Your task is to copy the records that follow exactly, minus any images.

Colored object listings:
* * *

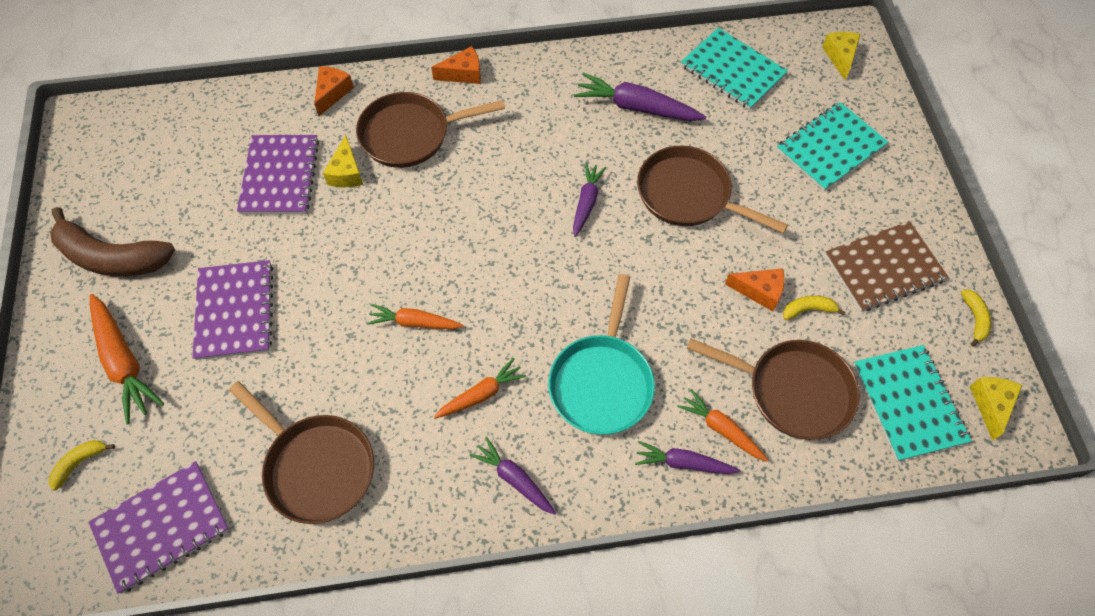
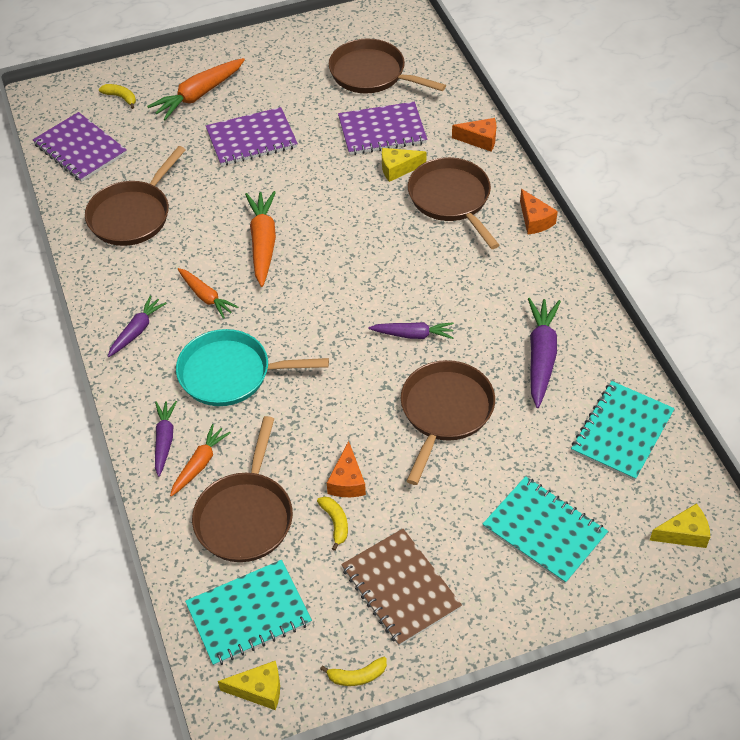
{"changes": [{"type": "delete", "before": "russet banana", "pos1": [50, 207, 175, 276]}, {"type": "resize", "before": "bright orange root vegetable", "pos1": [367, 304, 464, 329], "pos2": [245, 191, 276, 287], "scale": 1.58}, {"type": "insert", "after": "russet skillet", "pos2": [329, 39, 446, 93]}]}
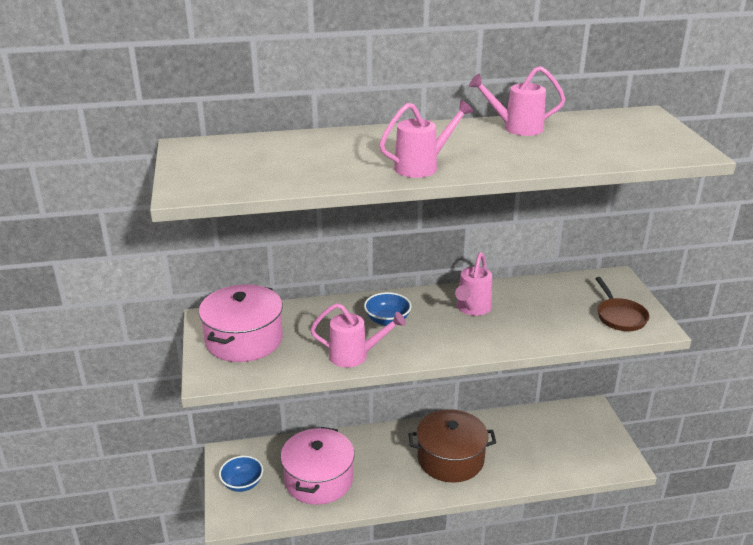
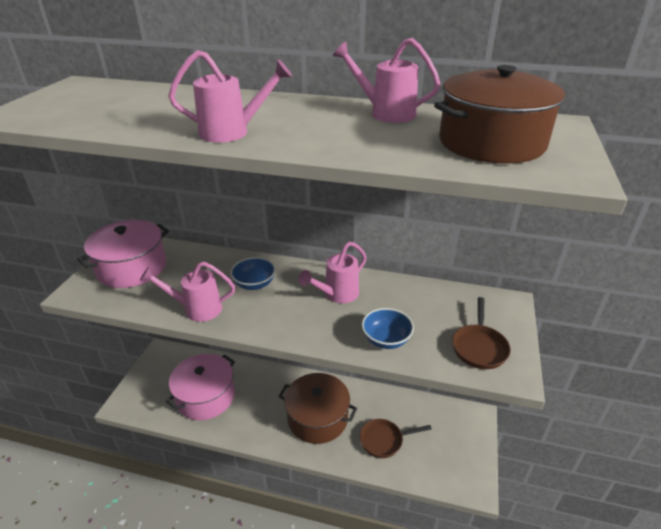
{"changes": [{"type": "rotate", "before": "pink watering can", "pos1": [310, 303, 406, 368], "pos2": [140, 262, 235, 322], "turn": 150}, {"type": "move", "before": "blue bowl", "pos1": [219, 456, 263, 492], "pos2": [362, 308, 414, 349]}, {"type": "insert", "after": "russet stockpot", "pos2": [434, 65, 565, 164]}, {"type": "insert", "after": "russet skillet", "pos2": [360, 419, 432, 458]}]}
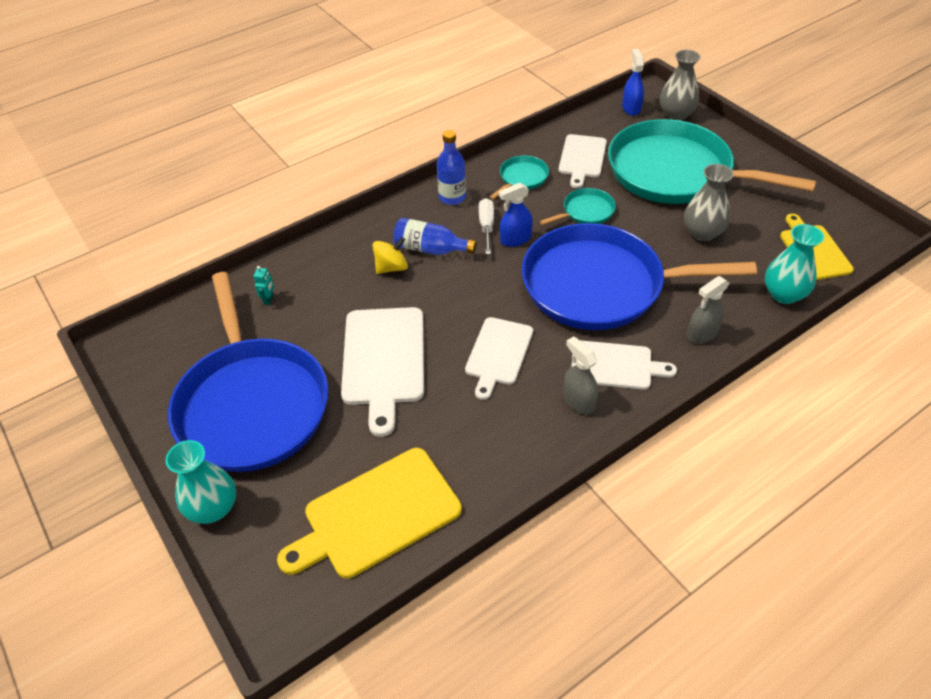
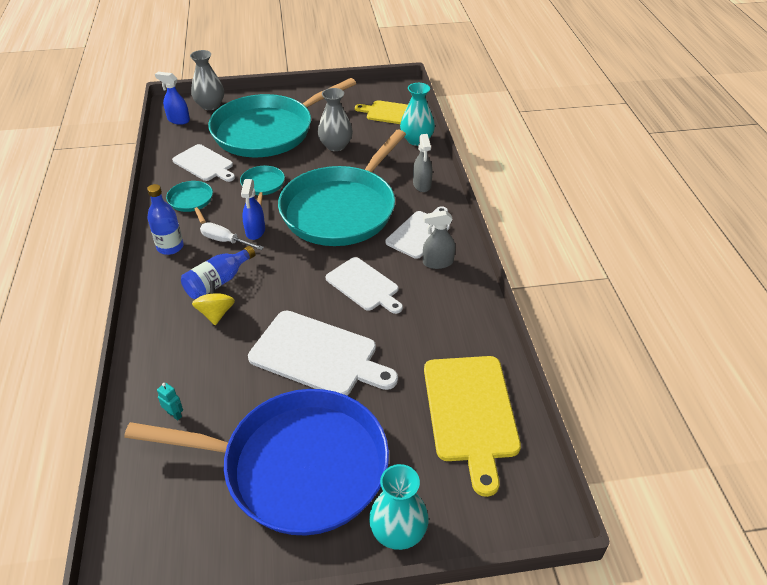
{"changes": [{"type": "recolor", "before": "blue skillet", "after": "turquoise skillet", "pos1": [521, 223, 757, 330], "pos2": [278, 130, 406, 246]}]}
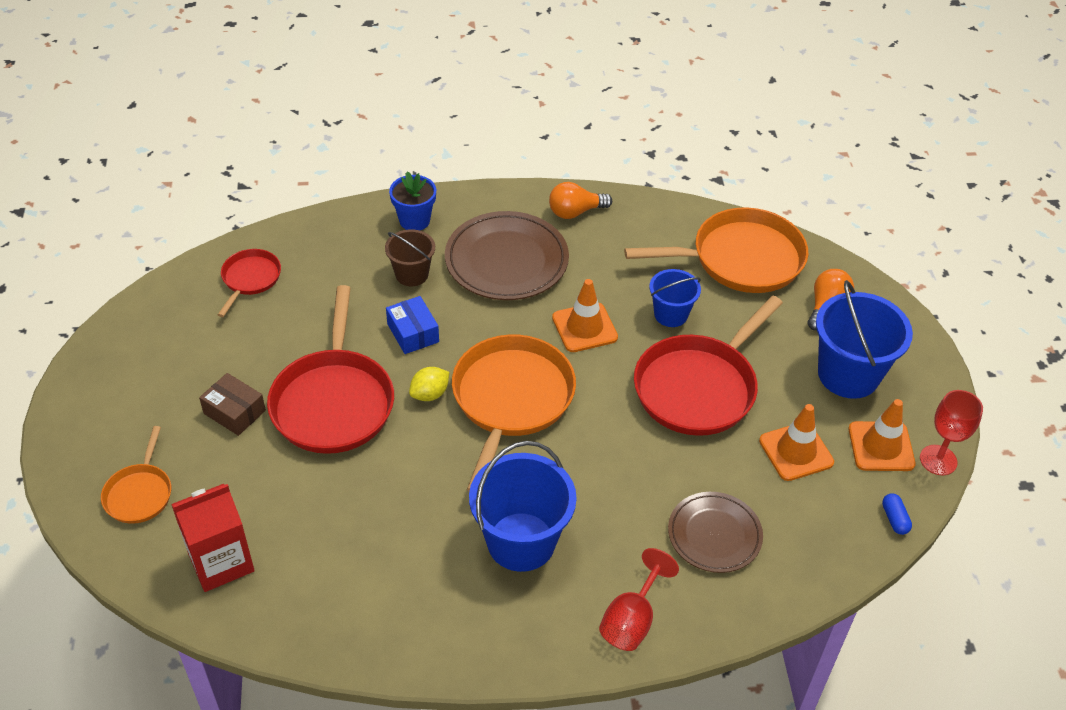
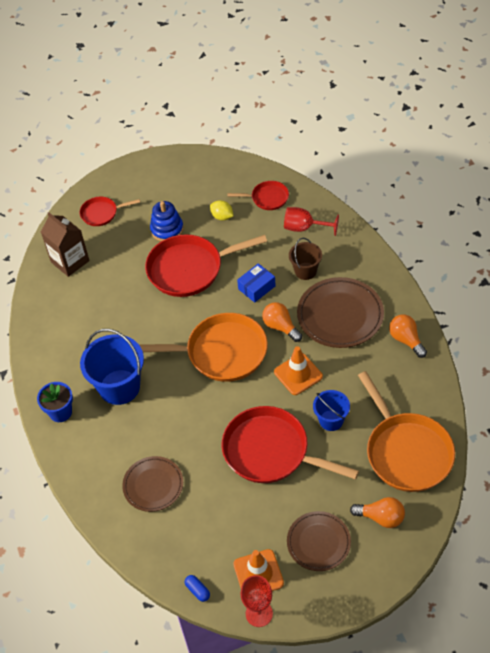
{"changes": [{"type": "move", "before": "blue potted plant", "pos1": [389, 171, 436, 230], "pos2": [37, 382, 73, 422]}, {"type": "replace", "before": "blue pail", "after": "russet dinner plate", "pos1": [816, 280, 913, 399], "pos2": [287, 511, 351, 571]}, {"type": "move", "before": "bright yellow citrus fruit", "pos1": [409, 367, 449, 401], "pos2": [210, 200, 234, 221]}, {"type": "replace", "before": "russet package", "after": "blue stacking toy", "pos1": [199, 373, 266, 436], "pos2": [150, 201, 183, 241]}, {"type": "delete", "before": "bright orange safety cone", "pos1": [759, 404, 834, 481]}, {"type": "recolor", "before": "bright orange skillet", "after": "red skillet", "pos1": [101, 426, 171, 524], "pos2": [80, 197, 140, 226]}, {"type": "recolor", "before": "red juice carton", "after": "russet juice carton", "pos1": [171, 484, 255, 592], "pos2": [41, 212, 90, 277]}, {"type": "rotate", "before": "blue pill shape", "pos1": [882, 493, 912, 535], "pos2": [185, 575, 210, 602], "turn": 75}, {"type": "move", "before": "red wine glass", "pos1": [599, 548, 679, 651], "pos2": [284, 207, 339, 236]}, {"type": "insert", "after": "bright orange light bulb", "pos2": [262, 302, 302, 342]}]}
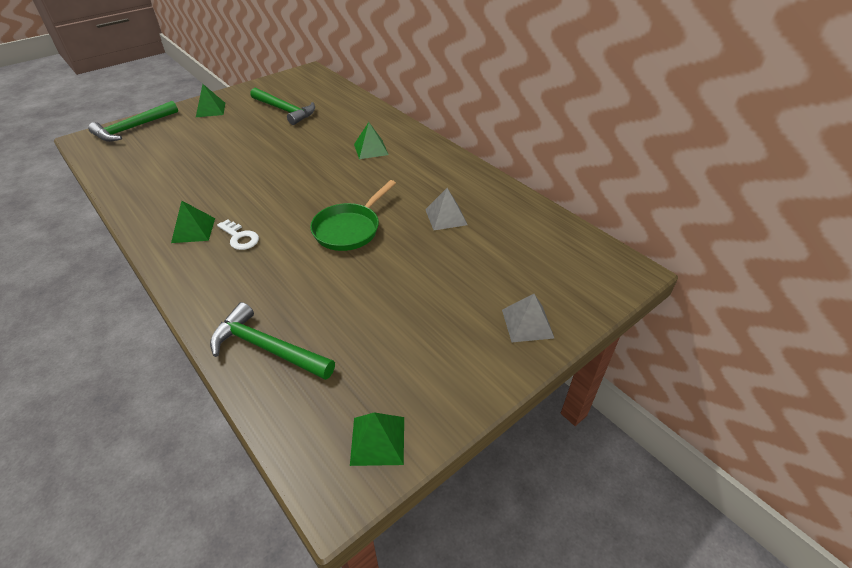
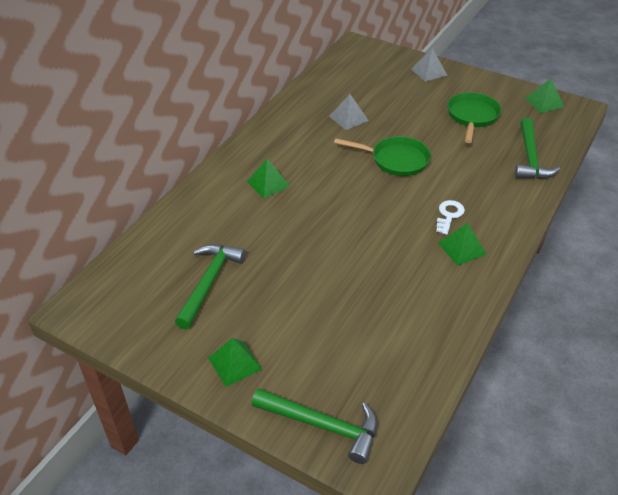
{"changes": [{"type": "insert", "after": "green skillet", "pos2": [447, 92, 501, 143]}]}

* * *

Exercise solution:
{"changes": [{"type": "delete", "before": "russet banana", "pos1": [50, 207, 175, 276]}, {"type": "resize", "before": "bright orange root vegetable", "pos1": [367, 304, 464, 329], "pos2": [245, 191, 276, 287], "scale": 1.58}, {"type": "insert", "after": "russet skillet", "pos2": [329, 39, 446, 93]}]}
{"changes": [{"type": "rotate", "before": "pink watering can", "pos1": [310, 303, 406, 368], "pos2": [140, 262, 235, 322], "turn": 150}, {"type": "move", "before": "blue bowl", "pos1": [219, 456, 263, 492], "pos2": [362, 308, 414, 349]}, {"type": "insert", "after": "russet stockpot", "pos2": [434, 65, 565, 164]}, {"type": "insert", "after": "russet skillet", "pos2": [360, 419, 432, 458]}]}
{"changes": [{"type": "recolor", "before": "blue skillet", "after": "turquoise skillet", "pos1": [521, 223, 757, 330], "pos2": [278, 130, 406, 246]}]}
{"changes": [{"type": "move", "before": "blue potted plant", "pos1": [389, 171, 436, 230], "pos2": [37, 382, 73, 422]}, {"type": "replace", "before": "blue pail", "after": "russet dinner plate", "pos1": [816, 280, 913, 399], "pos2": [287, 511, 351, 571]}, {"type": "move", "before": "bright yellow citrus fruit", "pos1": [409, 367, 449, 401], "pos2": [210, 200, 234, 221]}, {"type": "replace", "before": "russet package", "after": "blue stacking toy", "pos1": [199, 373, 266, 436], "pos2": [150, 201, 183, 241]}, {"type": "delete", "before": "bright orange safety cone", "pos1": [759, 404, 834, 481]}, {"type": "recolor", "before": "bright orange skillet", "after": "red skillet", "pos1": [101, 426, 171, 524], "pos2": [80, 197, 140, 226]}, {"type": "recolor", "before": "red juice carton", "after": "russet juice carton", "pos1": [171, 484, 255, 592], "pos2": [41, 212, 90, 277]}, {"type": "rotate", "before": "blue pill shape", "pos1": [882, 493, 912, 535], "pos2": [185, 575, 210, 602], "turn": 75}, {"type": "move", "before": "red wine glass", "pos1": [599, 548, 679, 651], "pos2": [284, 207, 339, 236]}, {"type": "insert", "after": "bright orange light bulb", "pos2": [262, 302, 302, 342]}]}
{"changes": [{"type": "insert", "after": "green skillet", "pos2": [447, 92, 501, 143]}]}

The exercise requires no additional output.